_WORK ITEM_
The required output is the exact run of lines below that opens at the line with "blue watering can: 3 -> 2" and closes at the line with "yellow lemon: 1 -> 4".

_PROVIDED INFORMATION_

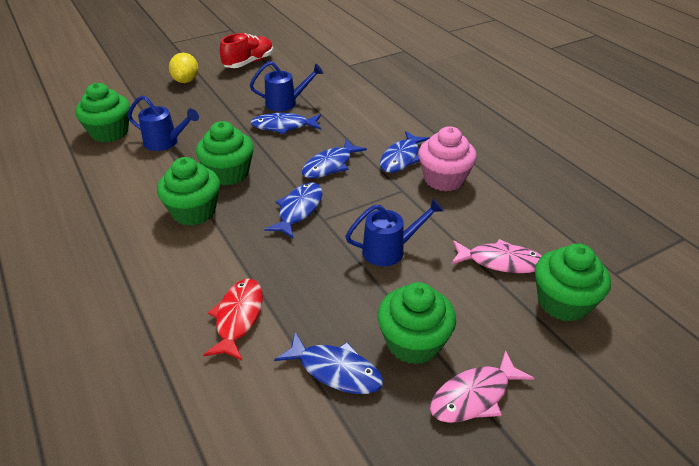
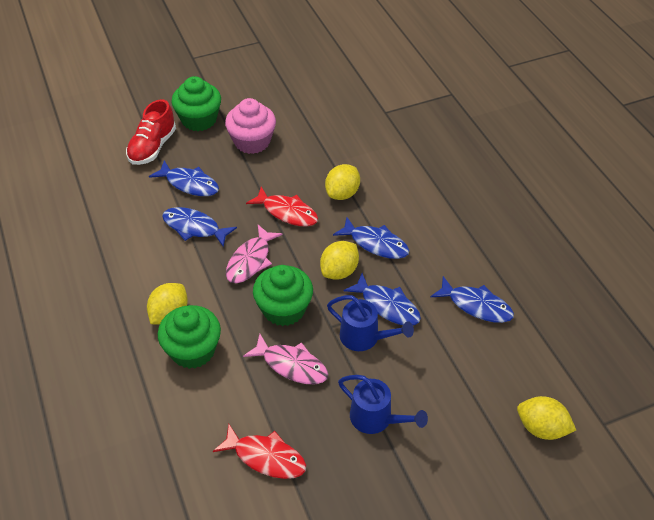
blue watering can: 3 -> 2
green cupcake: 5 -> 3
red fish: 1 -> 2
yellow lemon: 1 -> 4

* * *

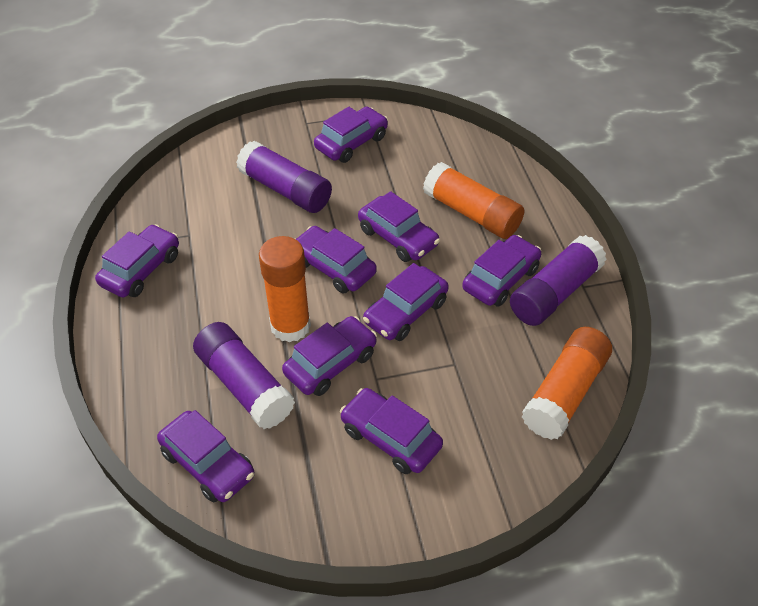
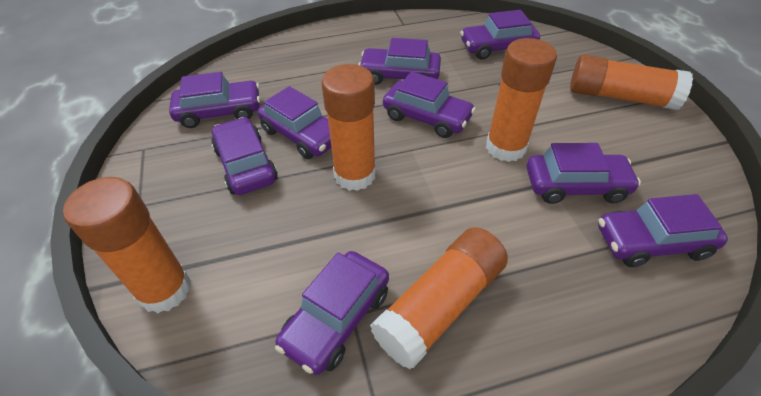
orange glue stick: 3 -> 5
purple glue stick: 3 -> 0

_RESULT OF THIS EXERCISE_
blue watering can: 3 -> 2
green cupcake: 5 -> 3
red fish: 1 -> 2
yellow lemon: 1 -> 4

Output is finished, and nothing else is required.